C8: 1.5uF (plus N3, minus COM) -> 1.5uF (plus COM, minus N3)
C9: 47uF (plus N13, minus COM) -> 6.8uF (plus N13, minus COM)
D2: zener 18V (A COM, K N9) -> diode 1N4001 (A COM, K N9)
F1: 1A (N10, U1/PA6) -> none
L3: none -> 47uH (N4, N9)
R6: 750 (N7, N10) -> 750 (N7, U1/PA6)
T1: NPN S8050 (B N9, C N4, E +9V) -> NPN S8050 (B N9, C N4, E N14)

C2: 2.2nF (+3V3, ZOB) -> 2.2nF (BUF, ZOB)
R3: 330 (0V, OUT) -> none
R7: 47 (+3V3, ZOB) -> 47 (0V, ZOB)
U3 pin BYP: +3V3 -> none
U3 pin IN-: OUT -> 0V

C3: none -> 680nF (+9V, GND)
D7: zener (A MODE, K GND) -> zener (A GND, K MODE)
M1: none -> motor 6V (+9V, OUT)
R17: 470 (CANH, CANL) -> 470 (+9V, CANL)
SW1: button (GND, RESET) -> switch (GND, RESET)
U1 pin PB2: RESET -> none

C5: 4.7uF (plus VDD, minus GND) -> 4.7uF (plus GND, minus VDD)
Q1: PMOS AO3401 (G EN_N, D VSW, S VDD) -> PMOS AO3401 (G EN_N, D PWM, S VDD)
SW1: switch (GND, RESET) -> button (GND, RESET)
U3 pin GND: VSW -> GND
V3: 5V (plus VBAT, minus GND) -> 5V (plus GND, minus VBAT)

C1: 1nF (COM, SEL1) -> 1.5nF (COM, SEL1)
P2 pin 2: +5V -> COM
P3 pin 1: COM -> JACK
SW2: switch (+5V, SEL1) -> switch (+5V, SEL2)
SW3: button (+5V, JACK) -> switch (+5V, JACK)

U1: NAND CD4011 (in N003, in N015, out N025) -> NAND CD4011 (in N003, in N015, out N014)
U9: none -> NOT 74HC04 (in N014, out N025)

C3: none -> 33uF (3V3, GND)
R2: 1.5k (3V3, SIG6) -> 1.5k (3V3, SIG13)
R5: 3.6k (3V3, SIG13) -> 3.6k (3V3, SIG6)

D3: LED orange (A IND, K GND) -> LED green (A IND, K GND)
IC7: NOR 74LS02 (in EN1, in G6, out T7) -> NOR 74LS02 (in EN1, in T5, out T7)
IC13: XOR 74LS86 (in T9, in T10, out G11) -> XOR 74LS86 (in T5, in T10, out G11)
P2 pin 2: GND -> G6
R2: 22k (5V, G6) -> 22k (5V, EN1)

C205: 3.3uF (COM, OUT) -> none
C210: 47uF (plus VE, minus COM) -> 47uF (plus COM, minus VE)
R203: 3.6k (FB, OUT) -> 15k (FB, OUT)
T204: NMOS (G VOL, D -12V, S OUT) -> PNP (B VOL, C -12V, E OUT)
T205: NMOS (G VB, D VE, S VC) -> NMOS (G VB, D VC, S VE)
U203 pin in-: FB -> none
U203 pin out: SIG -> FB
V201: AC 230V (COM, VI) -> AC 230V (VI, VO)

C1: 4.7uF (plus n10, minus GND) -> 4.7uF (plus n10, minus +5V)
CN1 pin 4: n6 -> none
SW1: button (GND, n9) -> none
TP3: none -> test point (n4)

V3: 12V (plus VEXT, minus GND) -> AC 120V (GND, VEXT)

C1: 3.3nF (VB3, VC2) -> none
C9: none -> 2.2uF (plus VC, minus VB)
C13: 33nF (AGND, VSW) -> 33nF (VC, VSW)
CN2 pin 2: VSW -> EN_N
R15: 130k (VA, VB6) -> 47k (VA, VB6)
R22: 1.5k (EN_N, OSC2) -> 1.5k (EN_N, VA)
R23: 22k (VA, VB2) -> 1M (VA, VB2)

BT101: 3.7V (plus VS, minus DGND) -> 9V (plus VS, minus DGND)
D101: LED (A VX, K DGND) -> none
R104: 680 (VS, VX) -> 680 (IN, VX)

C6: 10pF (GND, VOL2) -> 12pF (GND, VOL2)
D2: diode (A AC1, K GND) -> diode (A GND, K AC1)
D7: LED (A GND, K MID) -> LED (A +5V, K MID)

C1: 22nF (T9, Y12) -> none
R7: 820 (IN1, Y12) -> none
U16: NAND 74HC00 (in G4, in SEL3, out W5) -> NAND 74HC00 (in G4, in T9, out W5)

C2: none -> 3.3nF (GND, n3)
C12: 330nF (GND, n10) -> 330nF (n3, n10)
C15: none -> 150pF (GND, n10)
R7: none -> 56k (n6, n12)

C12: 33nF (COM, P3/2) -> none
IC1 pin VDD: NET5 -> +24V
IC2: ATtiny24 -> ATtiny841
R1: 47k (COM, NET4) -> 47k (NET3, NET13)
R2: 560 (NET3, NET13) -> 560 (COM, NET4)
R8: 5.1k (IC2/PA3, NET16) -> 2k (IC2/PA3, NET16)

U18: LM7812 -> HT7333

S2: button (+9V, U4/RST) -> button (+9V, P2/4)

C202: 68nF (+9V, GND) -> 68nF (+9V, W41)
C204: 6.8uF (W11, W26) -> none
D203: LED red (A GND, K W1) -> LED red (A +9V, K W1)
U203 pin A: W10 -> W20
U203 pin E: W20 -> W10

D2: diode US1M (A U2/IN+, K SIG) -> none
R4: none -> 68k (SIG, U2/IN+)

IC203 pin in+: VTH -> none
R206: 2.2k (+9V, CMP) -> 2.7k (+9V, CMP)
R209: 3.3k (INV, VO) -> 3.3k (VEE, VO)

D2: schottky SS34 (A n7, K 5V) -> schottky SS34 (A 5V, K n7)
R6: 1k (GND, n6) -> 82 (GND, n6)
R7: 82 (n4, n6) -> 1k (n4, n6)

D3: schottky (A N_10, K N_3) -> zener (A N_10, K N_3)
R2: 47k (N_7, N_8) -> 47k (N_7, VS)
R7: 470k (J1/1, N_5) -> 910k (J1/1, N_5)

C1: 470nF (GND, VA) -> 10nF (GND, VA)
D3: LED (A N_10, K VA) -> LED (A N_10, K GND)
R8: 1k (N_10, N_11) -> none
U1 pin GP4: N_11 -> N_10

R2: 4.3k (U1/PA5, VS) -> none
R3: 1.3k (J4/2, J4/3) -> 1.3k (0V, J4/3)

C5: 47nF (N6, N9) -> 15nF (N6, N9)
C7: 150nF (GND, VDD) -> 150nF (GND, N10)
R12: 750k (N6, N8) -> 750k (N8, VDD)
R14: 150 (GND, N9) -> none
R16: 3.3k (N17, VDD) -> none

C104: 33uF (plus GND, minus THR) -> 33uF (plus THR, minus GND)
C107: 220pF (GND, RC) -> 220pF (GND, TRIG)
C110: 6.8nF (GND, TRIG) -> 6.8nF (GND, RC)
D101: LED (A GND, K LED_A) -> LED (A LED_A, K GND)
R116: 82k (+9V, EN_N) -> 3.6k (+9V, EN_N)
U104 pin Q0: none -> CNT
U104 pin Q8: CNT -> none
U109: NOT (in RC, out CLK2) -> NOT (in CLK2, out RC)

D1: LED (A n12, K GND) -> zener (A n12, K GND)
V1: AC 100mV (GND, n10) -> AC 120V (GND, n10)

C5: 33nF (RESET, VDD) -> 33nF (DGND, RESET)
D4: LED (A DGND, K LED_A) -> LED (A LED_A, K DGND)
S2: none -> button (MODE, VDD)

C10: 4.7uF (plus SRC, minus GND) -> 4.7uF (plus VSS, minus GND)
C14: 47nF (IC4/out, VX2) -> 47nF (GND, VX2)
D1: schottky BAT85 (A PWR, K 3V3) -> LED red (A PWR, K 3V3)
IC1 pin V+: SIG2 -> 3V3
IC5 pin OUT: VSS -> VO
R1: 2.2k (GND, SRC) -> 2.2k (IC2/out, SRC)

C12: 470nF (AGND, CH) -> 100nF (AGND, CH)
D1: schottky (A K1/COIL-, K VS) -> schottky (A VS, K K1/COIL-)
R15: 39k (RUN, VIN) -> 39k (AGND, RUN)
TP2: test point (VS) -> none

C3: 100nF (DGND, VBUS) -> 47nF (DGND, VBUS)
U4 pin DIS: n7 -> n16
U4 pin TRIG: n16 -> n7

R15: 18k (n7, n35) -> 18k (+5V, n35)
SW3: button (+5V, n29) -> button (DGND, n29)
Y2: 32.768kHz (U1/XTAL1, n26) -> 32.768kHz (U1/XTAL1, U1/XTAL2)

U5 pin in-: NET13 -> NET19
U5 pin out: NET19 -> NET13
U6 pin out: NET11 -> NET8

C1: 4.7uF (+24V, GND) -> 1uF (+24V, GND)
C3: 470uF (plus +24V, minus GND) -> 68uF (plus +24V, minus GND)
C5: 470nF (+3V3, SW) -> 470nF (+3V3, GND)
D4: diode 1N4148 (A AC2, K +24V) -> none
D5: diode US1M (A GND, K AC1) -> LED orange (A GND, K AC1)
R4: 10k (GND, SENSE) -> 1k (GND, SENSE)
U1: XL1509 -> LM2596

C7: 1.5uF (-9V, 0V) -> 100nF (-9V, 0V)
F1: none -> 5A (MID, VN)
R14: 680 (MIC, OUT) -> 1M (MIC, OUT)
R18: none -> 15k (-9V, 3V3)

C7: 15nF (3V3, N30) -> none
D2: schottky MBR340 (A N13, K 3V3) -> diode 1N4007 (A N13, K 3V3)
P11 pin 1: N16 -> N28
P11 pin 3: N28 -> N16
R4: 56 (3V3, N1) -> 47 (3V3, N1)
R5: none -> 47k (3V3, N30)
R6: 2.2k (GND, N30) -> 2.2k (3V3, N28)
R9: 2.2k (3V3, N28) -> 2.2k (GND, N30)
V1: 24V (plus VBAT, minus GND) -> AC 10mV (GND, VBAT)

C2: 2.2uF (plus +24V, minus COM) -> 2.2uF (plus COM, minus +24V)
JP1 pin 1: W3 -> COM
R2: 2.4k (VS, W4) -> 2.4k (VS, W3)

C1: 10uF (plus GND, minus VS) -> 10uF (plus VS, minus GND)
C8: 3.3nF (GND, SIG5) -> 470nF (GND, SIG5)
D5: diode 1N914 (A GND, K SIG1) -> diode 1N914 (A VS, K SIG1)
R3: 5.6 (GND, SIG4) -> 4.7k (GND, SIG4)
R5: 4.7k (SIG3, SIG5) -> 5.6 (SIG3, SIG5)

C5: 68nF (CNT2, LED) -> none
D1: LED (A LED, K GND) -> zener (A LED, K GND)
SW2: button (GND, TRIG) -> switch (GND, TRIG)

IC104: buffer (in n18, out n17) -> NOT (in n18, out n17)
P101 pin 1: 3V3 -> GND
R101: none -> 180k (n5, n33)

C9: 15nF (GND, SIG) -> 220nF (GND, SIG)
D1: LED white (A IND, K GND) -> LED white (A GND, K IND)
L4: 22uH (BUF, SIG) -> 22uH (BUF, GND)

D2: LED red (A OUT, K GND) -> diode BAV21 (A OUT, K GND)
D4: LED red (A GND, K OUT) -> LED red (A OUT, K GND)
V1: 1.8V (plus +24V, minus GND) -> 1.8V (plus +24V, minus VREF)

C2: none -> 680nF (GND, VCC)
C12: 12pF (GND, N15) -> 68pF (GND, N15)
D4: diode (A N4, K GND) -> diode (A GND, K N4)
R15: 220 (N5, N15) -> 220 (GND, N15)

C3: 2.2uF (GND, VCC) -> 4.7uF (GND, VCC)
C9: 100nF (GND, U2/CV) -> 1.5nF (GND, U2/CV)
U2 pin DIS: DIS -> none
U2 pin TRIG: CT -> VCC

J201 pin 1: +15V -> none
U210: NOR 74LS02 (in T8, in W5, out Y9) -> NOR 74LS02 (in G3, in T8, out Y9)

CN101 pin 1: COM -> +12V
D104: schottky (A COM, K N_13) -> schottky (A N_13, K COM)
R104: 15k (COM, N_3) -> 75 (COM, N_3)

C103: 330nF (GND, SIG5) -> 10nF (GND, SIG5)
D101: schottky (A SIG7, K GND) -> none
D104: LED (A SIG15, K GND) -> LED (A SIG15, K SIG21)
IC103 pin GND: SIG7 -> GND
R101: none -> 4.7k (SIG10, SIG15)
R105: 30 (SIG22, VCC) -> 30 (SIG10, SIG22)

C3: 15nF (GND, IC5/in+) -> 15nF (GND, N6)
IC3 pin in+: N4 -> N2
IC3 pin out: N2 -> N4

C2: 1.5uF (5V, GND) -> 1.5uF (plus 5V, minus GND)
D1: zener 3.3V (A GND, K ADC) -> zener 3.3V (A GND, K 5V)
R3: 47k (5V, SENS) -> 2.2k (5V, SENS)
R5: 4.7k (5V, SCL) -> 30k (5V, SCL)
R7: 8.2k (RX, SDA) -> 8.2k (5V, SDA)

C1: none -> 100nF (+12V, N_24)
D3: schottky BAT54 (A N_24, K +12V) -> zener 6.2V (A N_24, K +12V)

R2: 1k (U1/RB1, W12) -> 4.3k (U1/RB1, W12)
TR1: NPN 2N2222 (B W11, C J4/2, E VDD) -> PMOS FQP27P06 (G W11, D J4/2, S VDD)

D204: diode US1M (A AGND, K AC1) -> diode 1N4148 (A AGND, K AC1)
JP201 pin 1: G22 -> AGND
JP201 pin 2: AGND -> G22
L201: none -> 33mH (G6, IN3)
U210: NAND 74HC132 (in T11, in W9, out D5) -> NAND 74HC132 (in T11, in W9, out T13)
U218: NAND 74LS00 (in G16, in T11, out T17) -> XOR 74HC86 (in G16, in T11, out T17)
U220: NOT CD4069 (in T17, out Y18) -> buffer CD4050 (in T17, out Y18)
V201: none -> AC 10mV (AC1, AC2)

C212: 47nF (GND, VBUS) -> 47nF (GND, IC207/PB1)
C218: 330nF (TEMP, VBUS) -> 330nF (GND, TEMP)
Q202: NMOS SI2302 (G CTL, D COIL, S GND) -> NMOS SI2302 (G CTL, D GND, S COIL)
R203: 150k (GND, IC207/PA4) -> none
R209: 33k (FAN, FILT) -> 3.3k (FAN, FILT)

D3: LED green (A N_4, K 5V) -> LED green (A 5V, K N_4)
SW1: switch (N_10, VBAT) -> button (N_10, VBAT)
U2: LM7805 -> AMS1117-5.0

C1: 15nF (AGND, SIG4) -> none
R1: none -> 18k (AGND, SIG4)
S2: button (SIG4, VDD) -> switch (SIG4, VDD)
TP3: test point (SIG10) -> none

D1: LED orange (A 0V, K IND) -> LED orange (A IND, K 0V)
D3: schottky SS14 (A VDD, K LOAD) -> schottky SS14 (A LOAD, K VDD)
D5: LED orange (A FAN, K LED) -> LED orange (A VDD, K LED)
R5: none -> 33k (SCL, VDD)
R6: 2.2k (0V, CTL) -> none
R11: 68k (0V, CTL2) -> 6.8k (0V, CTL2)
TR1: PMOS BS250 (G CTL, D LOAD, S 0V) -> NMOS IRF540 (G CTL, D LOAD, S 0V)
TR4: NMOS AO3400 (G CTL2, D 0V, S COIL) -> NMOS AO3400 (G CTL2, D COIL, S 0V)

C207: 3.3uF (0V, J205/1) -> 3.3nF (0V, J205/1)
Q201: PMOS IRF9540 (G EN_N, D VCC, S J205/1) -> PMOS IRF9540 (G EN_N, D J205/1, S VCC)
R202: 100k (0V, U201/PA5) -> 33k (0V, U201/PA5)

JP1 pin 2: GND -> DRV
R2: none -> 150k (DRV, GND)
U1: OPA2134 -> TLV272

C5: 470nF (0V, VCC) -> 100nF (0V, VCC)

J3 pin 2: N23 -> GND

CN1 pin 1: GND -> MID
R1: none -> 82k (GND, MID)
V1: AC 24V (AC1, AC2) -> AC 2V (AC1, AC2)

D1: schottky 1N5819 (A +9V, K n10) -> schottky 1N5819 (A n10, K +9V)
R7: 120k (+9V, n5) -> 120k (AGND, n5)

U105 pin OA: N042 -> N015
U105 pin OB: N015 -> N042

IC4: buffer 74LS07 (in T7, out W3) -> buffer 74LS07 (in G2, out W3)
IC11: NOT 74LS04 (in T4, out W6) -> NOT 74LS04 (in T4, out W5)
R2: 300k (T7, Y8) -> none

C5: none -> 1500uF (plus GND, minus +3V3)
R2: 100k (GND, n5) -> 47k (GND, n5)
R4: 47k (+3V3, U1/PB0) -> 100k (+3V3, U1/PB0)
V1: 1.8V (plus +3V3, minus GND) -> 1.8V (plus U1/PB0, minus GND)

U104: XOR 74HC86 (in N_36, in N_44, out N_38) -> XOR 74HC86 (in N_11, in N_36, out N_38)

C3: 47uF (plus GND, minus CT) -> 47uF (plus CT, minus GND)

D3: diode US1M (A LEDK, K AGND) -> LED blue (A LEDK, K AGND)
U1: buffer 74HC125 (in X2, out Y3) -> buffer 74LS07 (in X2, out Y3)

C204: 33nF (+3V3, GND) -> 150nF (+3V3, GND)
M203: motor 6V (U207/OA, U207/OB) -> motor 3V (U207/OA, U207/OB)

# # # #

WHAT THIS TASK INVOLVES | Each line from the line holding "U105 pin OB: N015 -> N042" through the end of the material above is to be printed exactly, both ends included, and no other line is to appear.

EXERCISE RESULT |
U105 pin OB: N015 -> N042

IC4: buffer 74LS07 (in T7, out W3) -> buffer 74LS07 (in G2, out W3)
IC11: NOT 74LS04 (in T4, out W6) -> NOT 74LS04 (in T4, out W5)
R2: 300k (T7, Y8) -> none

C5: none -> 1500uF (plus GND, minus +3V3)
R2: 100k (GND, n5) -> 47k (GND, n5)
R4: 47k (+3V3, U1/PB0) -> 100k (+3V3, U1/PB0)
V1: 1.8V (plus +3V3, minus GND) -> 1.8V (plus U1/PB0, minus GND)

U104: XOR 74HC86 (in N_36, in N_44, out N_38) -> XOR 74HC86 (in N_11, in N_36, out N_38)

C3: 47uF (plus GND, minus CT) -> 47uF (plus CT, minus GND)

D3: diode US1M (A LEDK, K AGND) -> LED blue (A LEDK, K AGND)
U1: buffer 74HC125 (in X2, out Y3) -> buffer 74LS07 (in X2, out Y3)

C204: 33nF (+3V3, GND) -> 150nF (+3V3, GND)
M203: motor 6V (U207/OA, U207/OB) -> motor 3V (U207/OA, U207/OB)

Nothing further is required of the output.